_EXERCISE DIRECTIONS:_ All of the data, word for word and free of pictures, is the expected result.

_GIVEN DATA:_
□ □ □ □
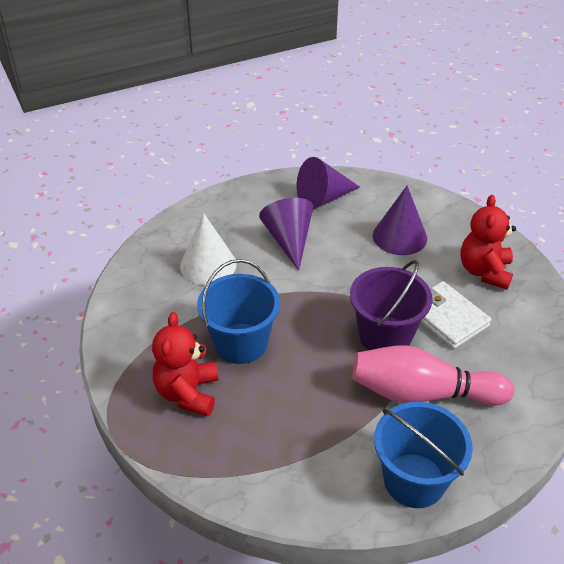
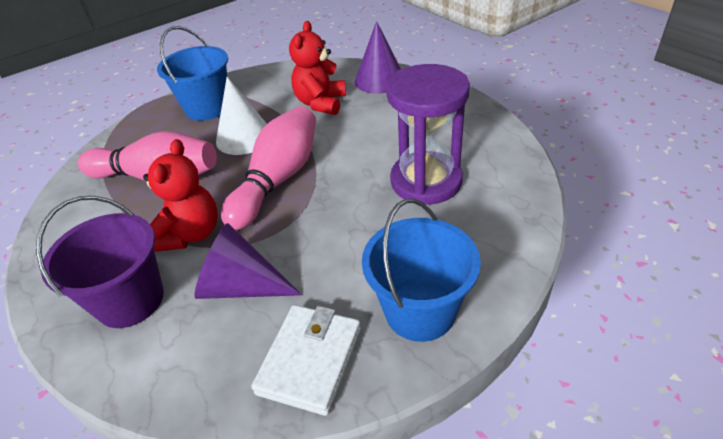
pink bowling pin: 1 -> 2
purple cone: 3 -> 2
purple hourglass: 0 -> 1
□ □ □ □
_EXPECTED OUTPUT:_
pink bowling pin: 1 -> 2
purple cone: 3 -> 2
purple hourglass: 0 -> 1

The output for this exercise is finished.